**What the task asks:** Read through the listing, and wherever a line holds the word "orange", return it.

**Supplied data:**
--- START ---

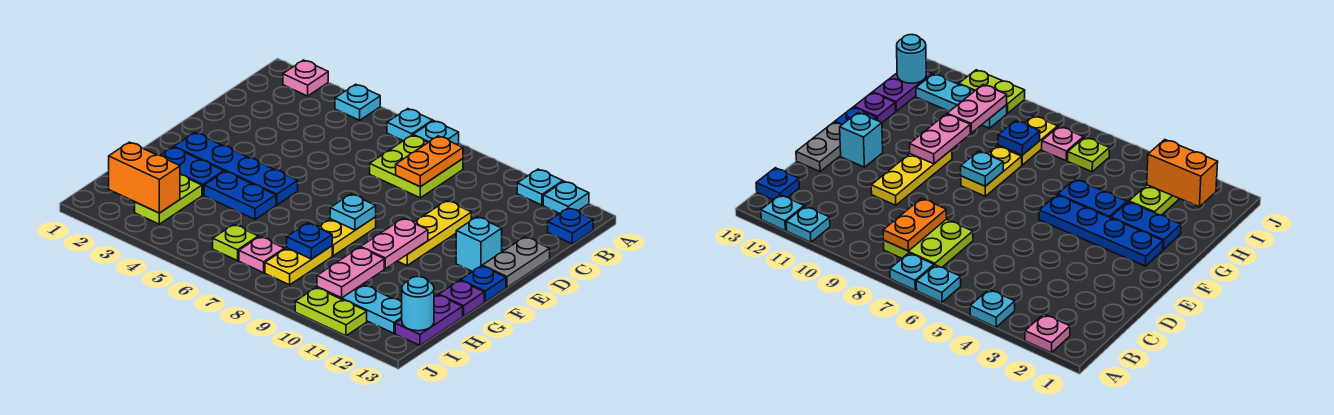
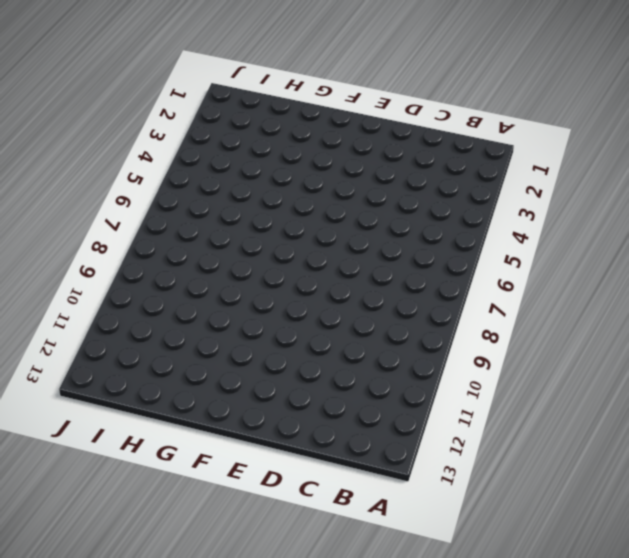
none -> pink plate A2 level 1
none -> cyan plate A4 level 1
none -> cyan plate A6 level 1
none -> cyan plate A7 level 1

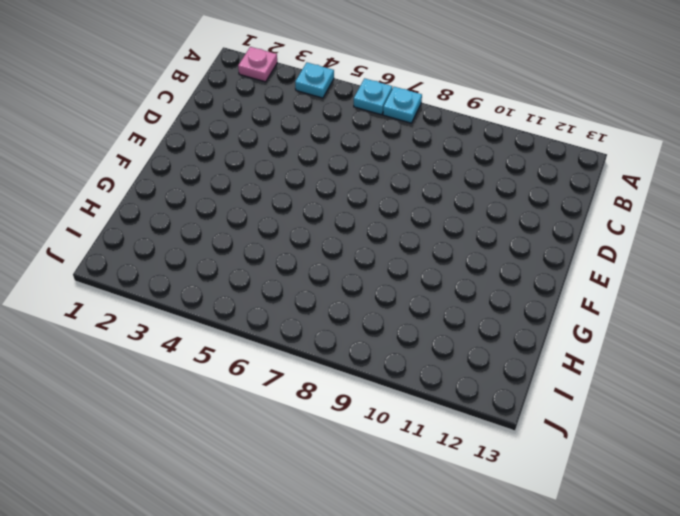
none -> cyan plate A11 level 1
none -> cyan plate A12 level 1
none -> lime plate B7:C8 level 1
none -> blue plate B13 level 1

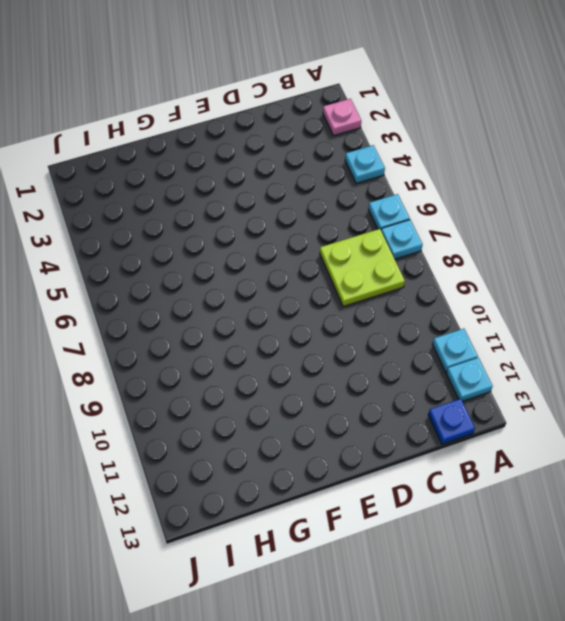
none -> yellow plate D10:F10 level 1
none -> grey plate D13:E13 level 1
none -> cyan brick E12 level 1
none -> blue plate F2:F5 level 1

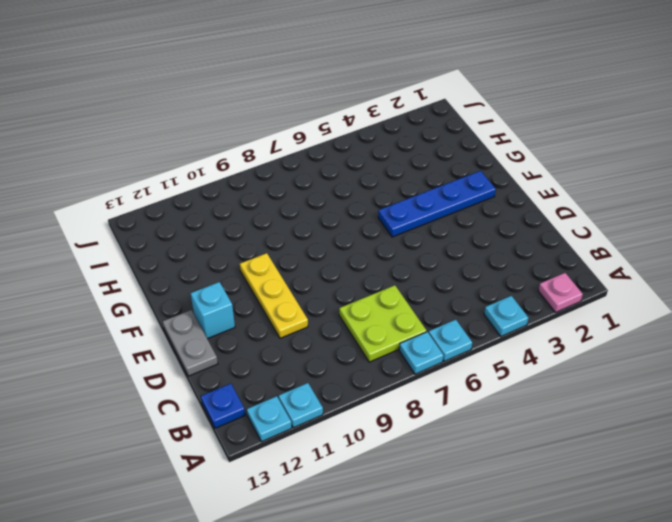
none -> yellow plate F8:G8 level 1
none -> blue plate F13 level 1
none -> blue plate G2:G3 level 1
none -> blue plate G4:G5 level 1

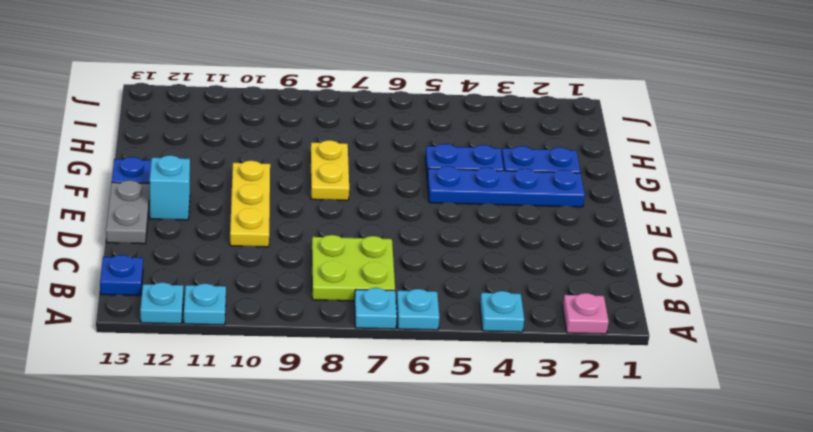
none -> purple plate G13 level 1
none -> lime plate H3:I3 level 1
none -> yellow plate H8:I8 level 1
none -> purple plate H13:I13 level 1

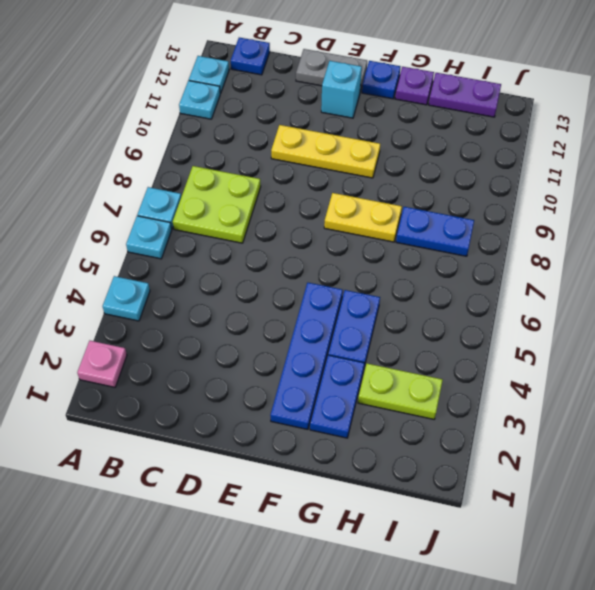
blue plate H8:I8 level 1 -> yellow plate H8:I8 level 1
none -> lime plate I6 level 1
none -> pink plate I7 level 1
none -> cyan plate I10:I12 level 1
none -> lime plate J10:J11 level 1

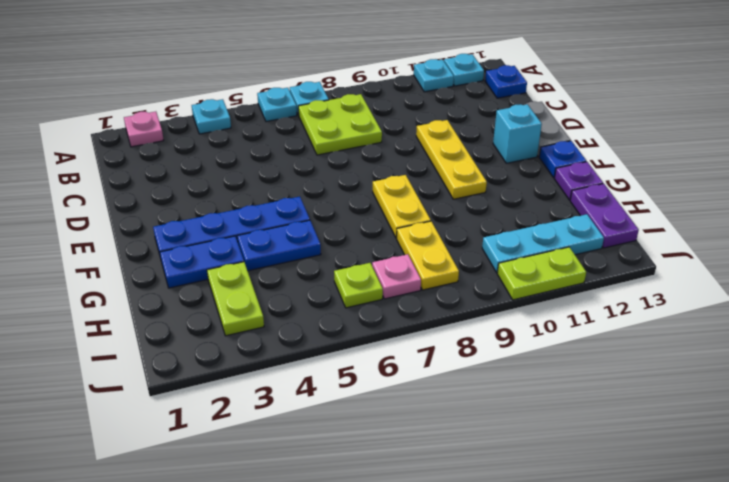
none -> orange plate B8:C8 level 2
none -> cyan plate F8 level 2
none -> pink plate F10:G10 level 2
none -> blue plate H8 level 2

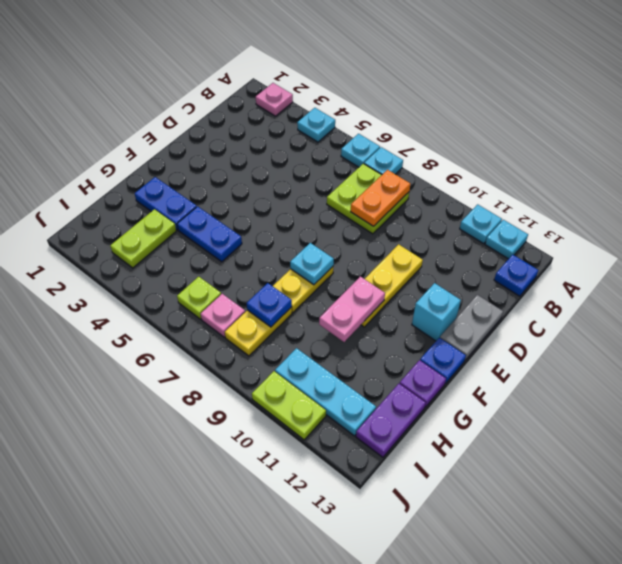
none -> blue plate F2:F5 level 1
none -> pink plate H10:I10 level 2
none -> orange brick I2:I3 level 2
none -> cyan round brick I13 level 2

--- END ---

**Task answer:**
none -> orange plate B8:C8 level 2
none -> orange brick I2:I3 level 2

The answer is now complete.